=== Directions for this task ===
Return the lines below that contain the word "plus".

*** Block opens ***

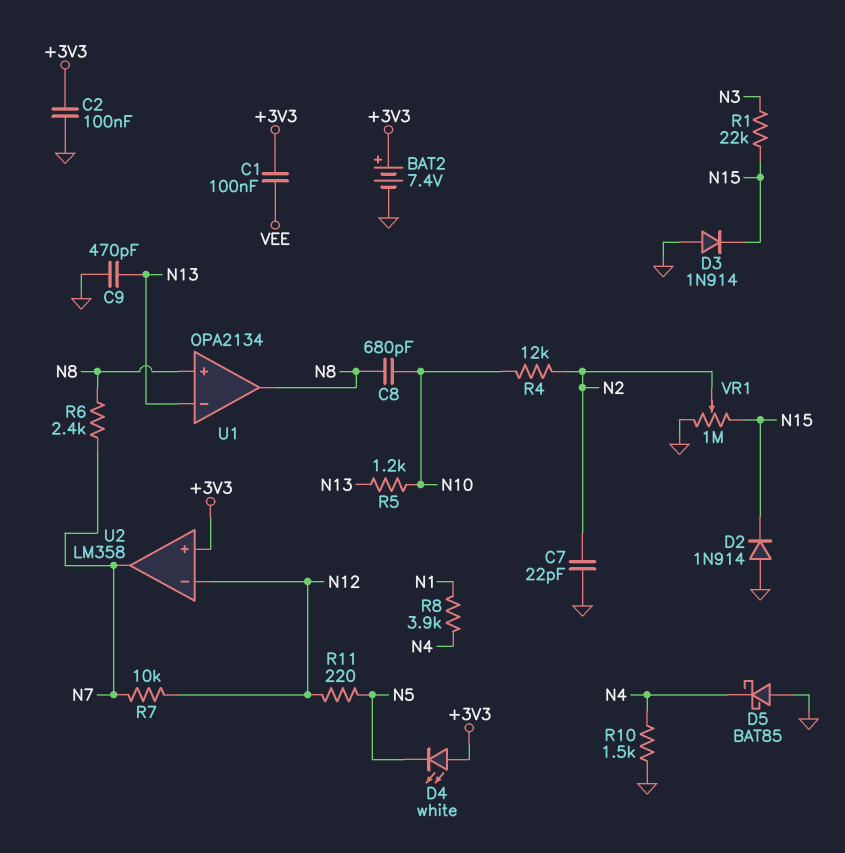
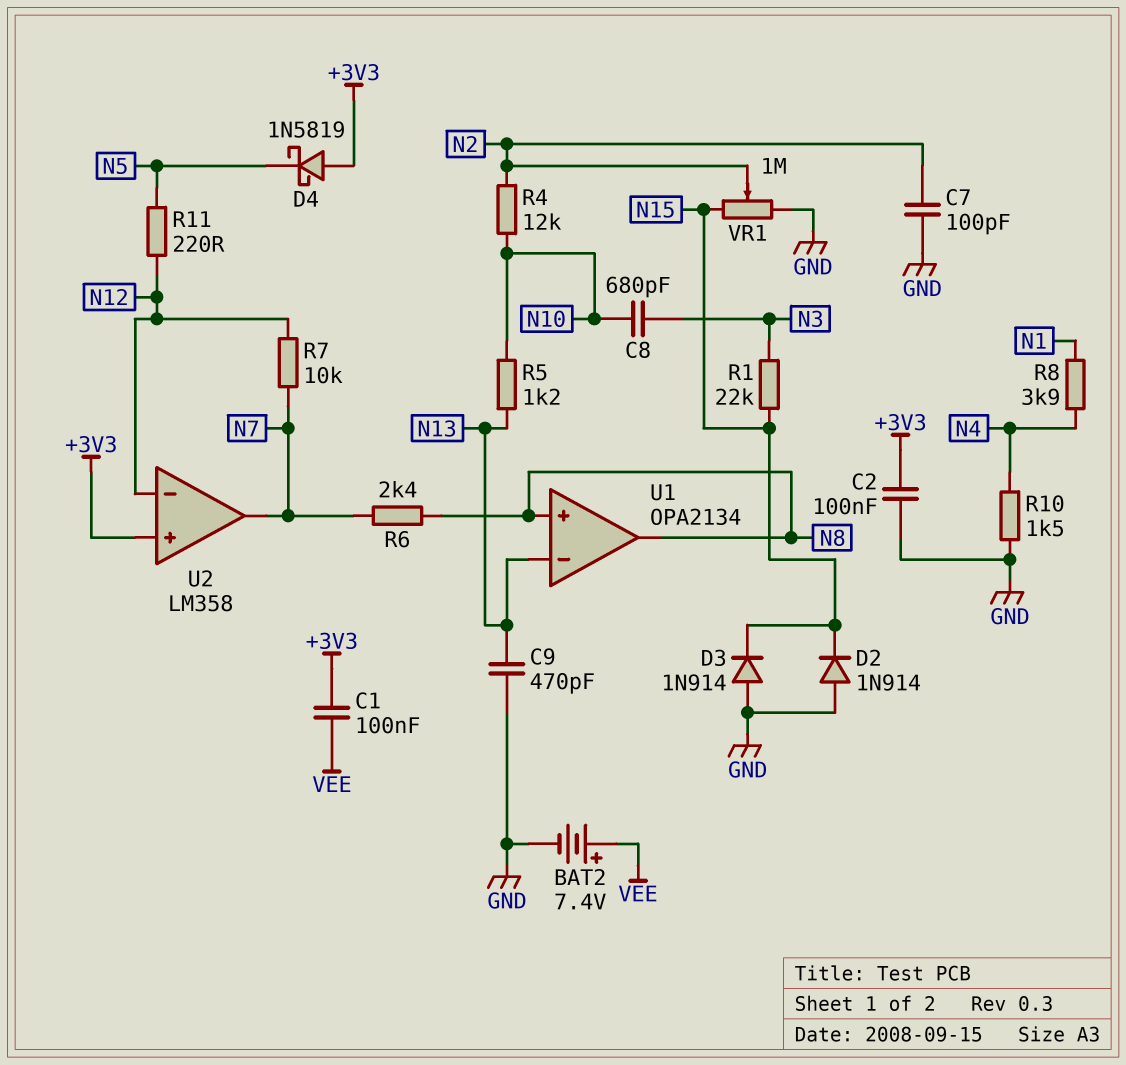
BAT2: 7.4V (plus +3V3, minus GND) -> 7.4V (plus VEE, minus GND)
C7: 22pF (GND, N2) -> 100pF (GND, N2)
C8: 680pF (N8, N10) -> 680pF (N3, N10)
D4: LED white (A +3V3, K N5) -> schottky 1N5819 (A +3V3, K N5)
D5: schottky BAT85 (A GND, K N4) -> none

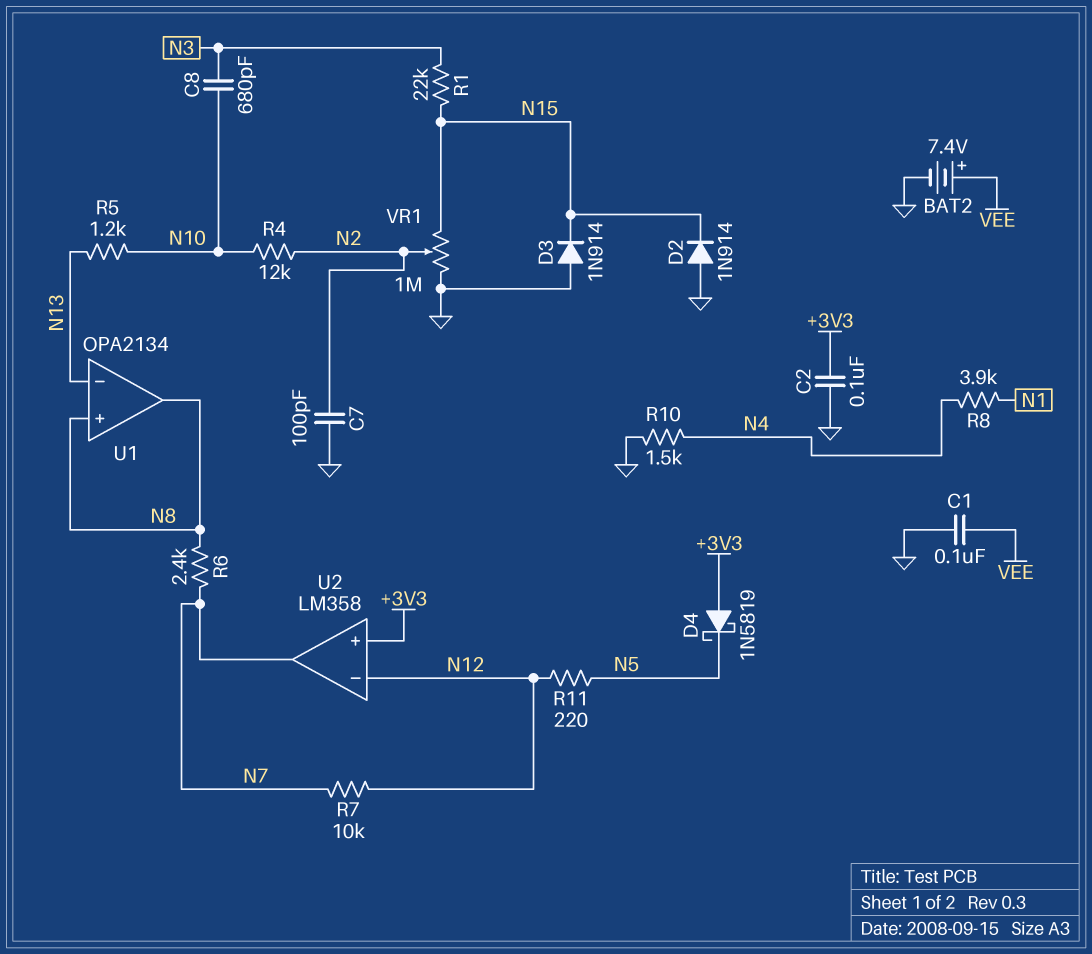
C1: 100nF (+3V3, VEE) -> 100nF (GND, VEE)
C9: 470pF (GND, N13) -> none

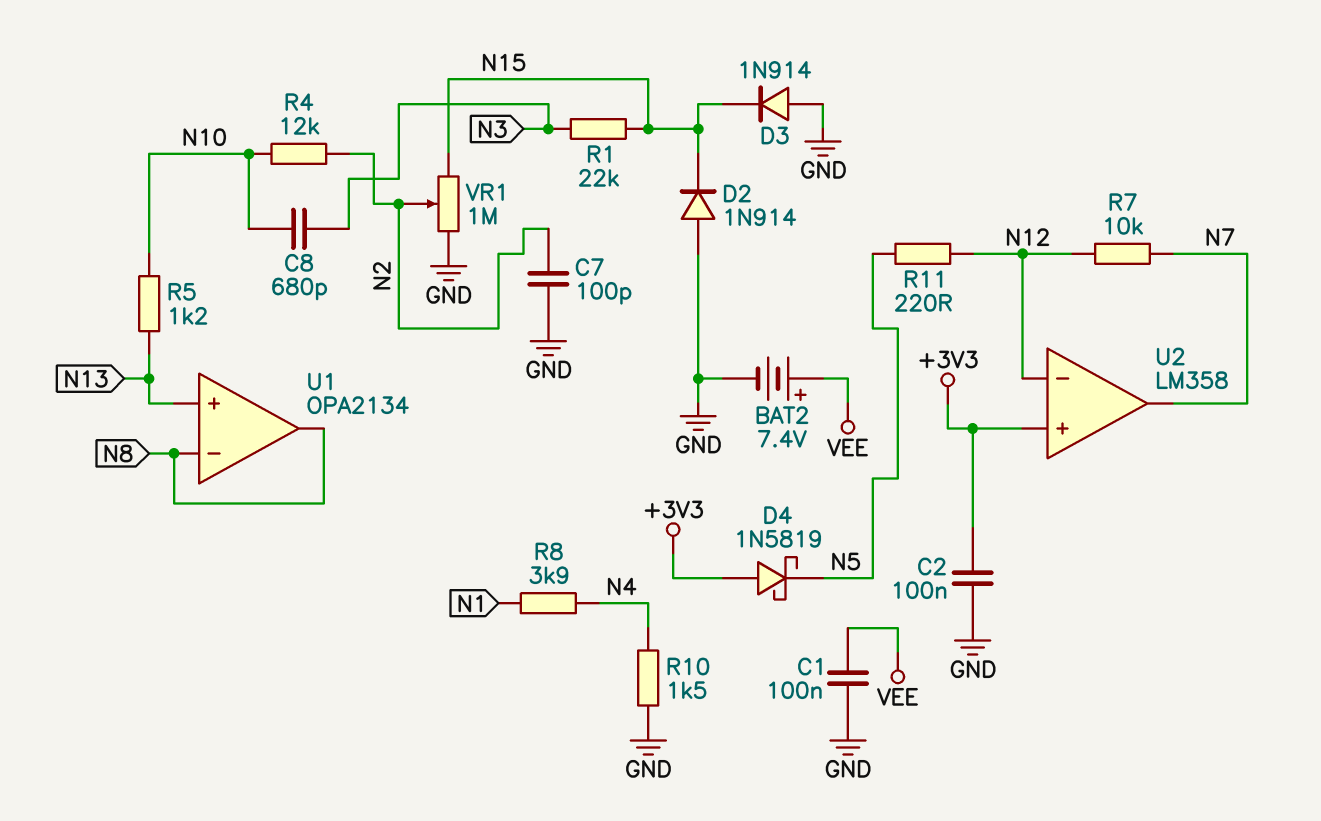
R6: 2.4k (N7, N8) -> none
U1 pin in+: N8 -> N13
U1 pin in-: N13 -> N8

*** Block closes ***
*** Block opens ***

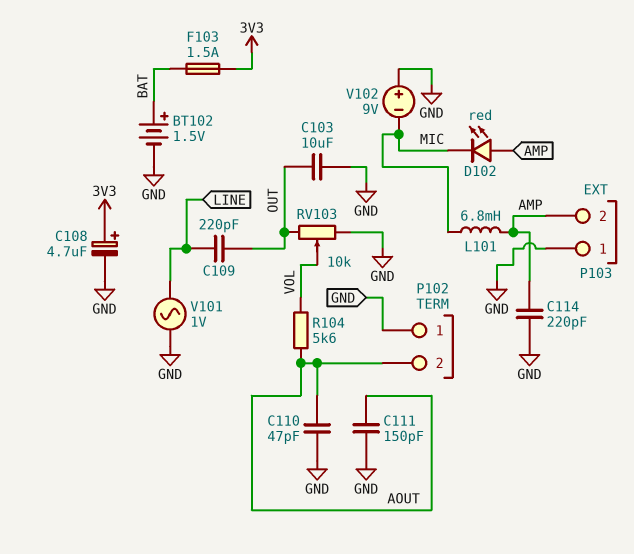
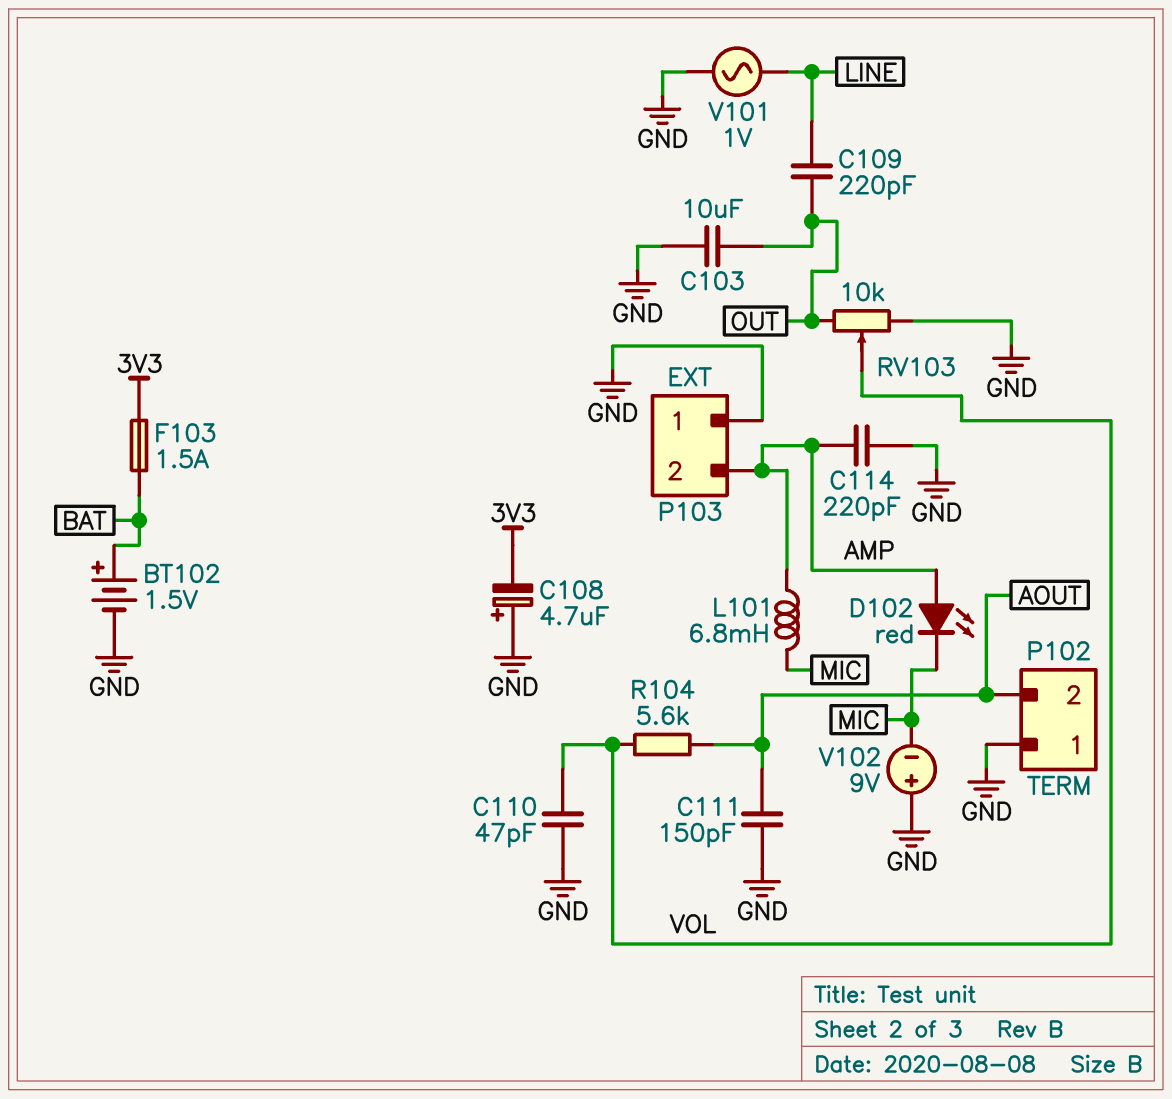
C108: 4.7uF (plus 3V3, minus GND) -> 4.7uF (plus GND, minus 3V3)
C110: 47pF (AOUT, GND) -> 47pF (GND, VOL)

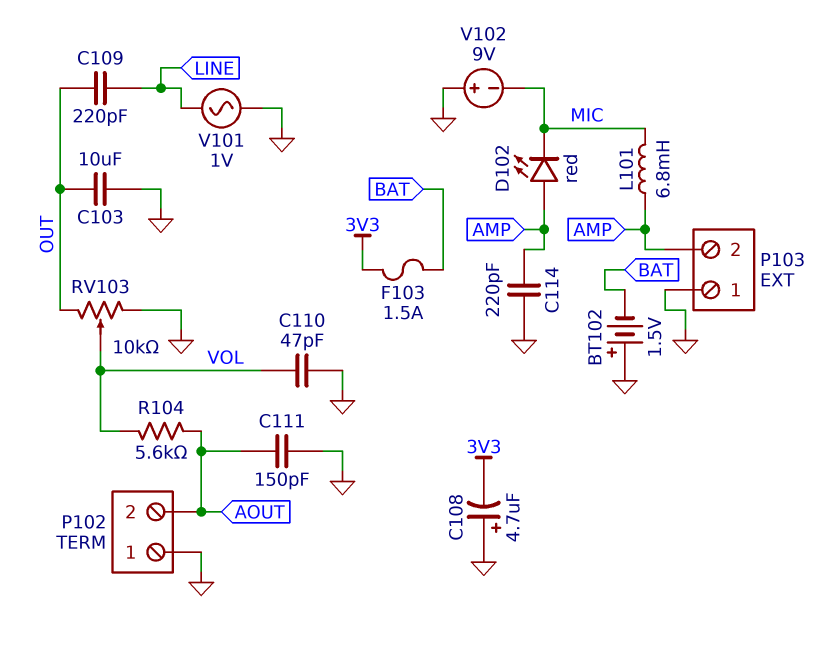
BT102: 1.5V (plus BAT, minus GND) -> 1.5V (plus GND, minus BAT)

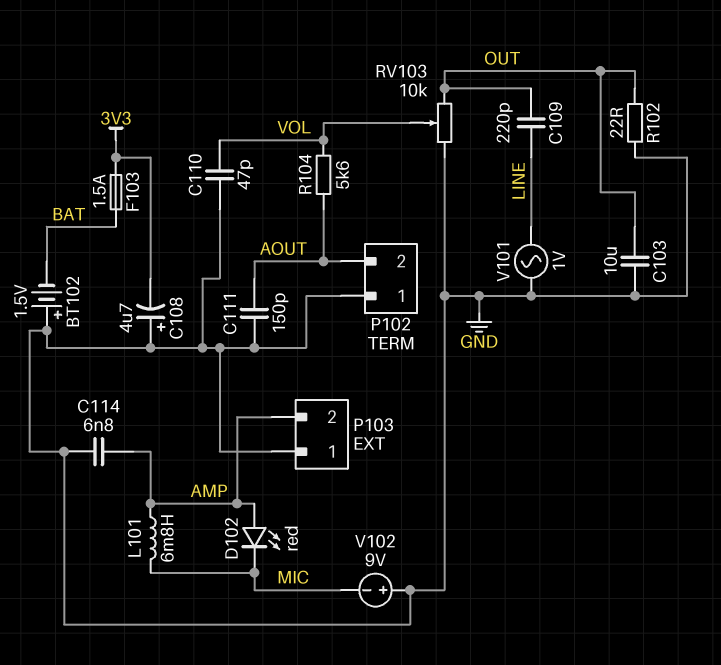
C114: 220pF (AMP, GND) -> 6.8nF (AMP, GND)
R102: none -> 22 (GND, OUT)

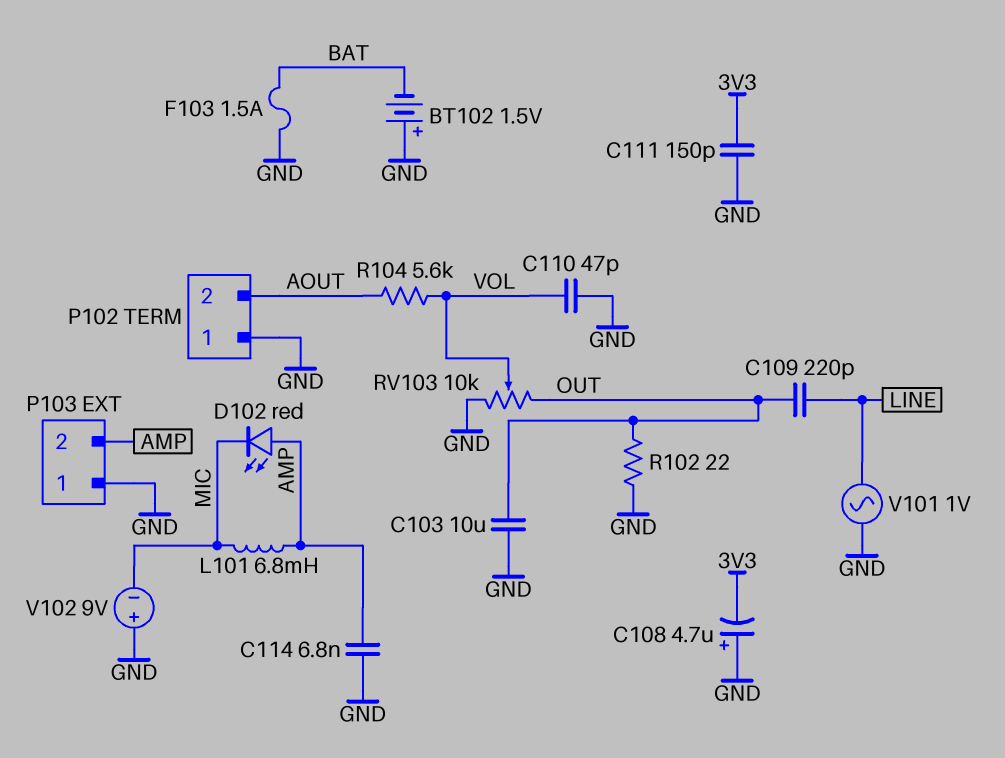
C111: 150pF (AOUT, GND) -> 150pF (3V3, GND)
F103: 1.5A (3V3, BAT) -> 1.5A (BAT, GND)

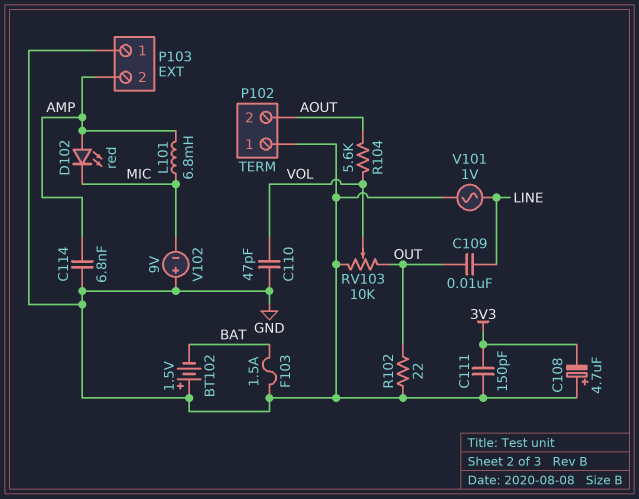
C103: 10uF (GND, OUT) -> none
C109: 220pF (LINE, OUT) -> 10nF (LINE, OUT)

*** Block closes ***

=== Written reply ===
BAT2: 7.4V (plus +3V3, minus GND) -> 7.4V (plus VEE, minus GND)
C108: 4.7uF (plus 3V3, minus GND) -> 4.7uF (plus GND, minus 3V3)
BT102: 1.5V (plus BAT, minus GND) -> 1.5V (plus GND, minus BAT)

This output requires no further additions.